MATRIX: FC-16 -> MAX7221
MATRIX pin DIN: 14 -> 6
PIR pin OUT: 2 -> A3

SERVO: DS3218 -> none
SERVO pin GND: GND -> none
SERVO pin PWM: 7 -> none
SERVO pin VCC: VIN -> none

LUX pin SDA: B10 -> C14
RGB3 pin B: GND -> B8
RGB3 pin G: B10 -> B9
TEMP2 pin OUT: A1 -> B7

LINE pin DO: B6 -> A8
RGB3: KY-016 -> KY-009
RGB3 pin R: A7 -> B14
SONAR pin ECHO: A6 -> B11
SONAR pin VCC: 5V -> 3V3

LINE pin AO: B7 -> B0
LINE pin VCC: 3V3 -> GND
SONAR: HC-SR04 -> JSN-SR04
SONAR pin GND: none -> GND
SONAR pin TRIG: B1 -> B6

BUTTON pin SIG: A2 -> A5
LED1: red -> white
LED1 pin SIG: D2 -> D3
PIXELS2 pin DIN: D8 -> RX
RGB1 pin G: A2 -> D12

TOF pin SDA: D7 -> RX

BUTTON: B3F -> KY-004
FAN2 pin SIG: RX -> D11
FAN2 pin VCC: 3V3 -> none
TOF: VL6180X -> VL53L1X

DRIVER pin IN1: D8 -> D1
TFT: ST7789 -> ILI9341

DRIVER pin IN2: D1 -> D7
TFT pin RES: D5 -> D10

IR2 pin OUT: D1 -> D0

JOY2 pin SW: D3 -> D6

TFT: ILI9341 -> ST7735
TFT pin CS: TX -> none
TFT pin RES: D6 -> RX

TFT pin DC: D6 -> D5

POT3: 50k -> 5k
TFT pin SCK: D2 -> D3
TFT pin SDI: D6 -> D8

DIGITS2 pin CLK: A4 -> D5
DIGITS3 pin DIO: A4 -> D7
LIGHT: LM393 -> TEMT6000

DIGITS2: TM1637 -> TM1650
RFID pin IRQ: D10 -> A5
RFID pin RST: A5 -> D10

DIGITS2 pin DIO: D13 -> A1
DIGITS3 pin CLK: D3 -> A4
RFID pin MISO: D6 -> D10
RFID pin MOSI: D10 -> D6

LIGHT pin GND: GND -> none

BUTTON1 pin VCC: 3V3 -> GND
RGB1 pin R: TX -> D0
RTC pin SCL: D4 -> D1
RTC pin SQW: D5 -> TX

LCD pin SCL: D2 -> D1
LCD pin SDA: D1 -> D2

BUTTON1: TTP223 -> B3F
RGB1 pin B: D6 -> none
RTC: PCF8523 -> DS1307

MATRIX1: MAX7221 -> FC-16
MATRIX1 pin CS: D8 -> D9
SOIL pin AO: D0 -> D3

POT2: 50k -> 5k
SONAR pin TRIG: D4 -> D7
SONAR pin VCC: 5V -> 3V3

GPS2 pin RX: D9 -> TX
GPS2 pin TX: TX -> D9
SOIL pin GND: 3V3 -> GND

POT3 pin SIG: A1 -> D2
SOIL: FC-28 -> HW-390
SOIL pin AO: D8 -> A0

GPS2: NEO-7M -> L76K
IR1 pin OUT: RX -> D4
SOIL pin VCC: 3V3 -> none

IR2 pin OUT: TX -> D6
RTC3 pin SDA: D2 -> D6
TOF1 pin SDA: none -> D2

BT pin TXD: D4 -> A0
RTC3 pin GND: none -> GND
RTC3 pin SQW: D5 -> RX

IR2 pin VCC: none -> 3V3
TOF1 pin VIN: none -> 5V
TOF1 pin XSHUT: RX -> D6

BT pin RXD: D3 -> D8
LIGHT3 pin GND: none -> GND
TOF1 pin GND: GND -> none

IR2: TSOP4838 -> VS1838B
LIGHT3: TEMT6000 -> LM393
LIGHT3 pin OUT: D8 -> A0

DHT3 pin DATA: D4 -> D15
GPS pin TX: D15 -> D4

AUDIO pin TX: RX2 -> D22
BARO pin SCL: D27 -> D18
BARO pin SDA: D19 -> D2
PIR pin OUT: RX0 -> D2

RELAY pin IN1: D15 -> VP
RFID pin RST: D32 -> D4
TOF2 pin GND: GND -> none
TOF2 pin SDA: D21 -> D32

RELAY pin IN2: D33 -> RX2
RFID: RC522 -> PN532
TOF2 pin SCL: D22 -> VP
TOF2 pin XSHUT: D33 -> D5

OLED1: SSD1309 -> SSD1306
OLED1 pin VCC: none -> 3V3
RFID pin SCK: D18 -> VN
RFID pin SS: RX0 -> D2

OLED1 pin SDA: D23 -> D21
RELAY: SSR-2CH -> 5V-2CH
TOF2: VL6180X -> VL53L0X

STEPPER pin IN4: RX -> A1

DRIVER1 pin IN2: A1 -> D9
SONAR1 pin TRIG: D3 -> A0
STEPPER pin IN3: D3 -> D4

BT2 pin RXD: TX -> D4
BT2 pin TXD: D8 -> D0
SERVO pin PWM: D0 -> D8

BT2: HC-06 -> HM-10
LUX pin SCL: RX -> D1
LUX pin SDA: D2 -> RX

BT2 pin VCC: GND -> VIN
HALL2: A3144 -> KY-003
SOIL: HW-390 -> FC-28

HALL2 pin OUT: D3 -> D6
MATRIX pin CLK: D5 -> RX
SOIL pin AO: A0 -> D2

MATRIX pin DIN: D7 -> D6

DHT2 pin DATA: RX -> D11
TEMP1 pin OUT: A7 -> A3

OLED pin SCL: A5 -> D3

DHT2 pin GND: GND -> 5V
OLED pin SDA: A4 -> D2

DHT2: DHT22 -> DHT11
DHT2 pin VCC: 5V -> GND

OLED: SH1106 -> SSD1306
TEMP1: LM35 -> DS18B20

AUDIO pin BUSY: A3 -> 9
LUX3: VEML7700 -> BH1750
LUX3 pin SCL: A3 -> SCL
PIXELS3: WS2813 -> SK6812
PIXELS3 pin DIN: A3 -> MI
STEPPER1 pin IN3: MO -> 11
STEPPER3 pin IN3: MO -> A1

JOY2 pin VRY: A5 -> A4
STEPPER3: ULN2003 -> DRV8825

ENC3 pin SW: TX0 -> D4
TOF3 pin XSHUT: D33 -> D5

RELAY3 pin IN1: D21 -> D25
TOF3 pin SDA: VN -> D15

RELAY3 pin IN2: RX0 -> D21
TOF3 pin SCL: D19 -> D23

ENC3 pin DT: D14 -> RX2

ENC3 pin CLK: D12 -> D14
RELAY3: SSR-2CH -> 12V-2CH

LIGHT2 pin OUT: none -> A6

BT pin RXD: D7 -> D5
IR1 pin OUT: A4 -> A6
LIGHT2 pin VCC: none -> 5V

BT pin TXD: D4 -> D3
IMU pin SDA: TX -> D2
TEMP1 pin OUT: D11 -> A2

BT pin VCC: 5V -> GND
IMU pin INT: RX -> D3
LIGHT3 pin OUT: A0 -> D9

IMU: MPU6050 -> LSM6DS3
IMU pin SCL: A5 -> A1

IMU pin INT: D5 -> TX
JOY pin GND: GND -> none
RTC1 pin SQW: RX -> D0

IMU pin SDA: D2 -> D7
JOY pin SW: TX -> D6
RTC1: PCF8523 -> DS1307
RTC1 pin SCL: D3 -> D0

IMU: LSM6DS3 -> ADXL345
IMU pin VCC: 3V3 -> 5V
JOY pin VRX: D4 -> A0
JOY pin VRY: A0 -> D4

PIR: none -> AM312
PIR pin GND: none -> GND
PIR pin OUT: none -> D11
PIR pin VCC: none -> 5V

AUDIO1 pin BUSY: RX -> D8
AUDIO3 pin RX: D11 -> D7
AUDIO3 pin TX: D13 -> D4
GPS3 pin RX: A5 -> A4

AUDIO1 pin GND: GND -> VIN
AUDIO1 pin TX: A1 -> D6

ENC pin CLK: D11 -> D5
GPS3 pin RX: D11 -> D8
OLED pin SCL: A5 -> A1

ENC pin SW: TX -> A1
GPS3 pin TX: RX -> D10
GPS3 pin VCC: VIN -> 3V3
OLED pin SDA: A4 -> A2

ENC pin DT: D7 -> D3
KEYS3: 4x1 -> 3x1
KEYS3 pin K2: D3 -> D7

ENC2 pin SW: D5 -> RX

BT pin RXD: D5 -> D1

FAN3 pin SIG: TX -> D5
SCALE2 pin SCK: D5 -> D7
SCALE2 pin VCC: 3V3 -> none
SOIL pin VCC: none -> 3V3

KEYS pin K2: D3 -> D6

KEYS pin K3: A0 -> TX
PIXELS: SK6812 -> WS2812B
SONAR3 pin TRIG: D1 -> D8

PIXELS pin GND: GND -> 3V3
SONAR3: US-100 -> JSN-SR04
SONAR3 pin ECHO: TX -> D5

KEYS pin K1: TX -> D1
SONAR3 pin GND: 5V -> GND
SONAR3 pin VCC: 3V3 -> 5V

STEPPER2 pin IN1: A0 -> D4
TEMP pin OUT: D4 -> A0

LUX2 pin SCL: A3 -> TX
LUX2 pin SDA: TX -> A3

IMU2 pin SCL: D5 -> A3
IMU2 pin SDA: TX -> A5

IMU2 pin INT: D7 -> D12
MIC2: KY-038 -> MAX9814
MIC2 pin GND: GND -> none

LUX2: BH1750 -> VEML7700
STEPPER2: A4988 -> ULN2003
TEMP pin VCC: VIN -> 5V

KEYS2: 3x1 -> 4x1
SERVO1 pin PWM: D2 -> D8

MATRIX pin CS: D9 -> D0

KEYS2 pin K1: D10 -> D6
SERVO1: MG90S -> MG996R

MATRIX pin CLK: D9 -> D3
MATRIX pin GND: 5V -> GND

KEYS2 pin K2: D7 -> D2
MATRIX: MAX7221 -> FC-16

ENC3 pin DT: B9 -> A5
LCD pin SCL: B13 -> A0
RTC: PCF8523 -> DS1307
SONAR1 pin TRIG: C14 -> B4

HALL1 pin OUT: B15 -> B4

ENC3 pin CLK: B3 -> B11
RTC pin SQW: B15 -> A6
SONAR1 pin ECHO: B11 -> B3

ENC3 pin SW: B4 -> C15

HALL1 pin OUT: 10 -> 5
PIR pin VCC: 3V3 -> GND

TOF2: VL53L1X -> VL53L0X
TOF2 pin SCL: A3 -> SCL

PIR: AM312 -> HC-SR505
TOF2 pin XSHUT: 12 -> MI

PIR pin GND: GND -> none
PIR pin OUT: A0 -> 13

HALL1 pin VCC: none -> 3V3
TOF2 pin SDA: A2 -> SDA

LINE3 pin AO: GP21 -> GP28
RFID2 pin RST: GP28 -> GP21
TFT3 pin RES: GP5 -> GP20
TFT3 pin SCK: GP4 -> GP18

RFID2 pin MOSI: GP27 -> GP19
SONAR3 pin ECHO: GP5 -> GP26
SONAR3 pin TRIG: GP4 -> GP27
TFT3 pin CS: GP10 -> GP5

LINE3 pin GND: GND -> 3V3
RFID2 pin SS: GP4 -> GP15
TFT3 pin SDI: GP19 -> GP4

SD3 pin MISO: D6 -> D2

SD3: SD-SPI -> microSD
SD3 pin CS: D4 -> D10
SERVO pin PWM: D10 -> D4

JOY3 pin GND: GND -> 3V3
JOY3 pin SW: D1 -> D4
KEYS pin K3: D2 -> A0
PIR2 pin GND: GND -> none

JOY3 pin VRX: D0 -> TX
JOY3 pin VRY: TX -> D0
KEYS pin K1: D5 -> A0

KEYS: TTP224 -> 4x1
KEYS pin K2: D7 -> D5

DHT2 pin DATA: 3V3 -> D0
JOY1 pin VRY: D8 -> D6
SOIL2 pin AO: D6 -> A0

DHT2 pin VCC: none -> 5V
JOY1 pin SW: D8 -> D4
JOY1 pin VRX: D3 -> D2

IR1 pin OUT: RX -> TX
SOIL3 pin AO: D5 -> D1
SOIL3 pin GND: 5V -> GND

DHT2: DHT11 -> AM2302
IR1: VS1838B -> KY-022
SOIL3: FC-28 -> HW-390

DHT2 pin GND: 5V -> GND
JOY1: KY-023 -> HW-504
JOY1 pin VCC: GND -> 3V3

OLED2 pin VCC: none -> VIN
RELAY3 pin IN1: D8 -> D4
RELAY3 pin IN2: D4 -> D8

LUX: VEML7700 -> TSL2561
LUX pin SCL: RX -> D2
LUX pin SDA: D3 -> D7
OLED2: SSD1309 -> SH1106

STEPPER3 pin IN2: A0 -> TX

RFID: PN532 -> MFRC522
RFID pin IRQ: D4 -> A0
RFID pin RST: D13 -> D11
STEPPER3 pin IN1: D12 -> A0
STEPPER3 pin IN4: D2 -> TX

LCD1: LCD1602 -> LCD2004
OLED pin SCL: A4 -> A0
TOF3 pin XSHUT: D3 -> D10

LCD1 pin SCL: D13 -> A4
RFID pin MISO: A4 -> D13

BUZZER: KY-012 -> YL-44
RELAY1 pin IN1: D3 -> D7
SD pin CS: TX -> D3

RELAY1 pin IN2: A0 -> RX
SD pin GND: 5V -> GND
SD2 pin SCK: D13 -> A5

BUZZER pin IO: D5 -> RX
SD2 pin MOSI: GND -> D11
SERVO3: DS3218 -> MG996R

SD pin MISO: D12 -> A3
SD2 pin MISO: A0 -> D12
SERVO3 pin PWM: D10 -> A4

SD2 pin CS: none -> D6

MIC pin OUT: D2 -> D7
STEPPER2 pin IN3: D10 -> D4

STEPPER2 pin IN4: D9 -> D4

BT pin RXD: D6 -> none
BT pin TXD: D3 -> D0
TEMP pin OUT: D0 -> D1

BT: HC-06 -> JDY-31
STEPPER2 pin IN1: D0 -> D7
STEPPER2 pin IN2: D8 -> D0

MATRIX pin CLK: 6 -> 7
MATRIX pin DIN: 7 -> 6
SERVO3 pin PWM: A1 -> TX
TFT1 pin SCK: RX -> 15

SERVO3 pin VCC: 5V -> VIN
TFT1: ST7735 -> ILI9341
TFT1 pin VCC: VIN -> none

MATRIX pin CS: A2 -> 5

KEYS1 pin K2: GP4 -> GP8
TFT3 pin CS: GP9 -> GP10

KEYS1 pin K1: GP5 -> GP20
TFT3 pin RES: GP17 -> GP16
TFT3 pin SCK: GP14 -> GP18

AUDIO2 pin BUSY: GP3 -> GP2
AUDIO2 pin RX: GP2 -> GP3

+--

Please show every line of the entries above that contains the word "BUZZER".

BUZZER: KY-012 -> YL-44
BUZZER pin IO: D5 -> RX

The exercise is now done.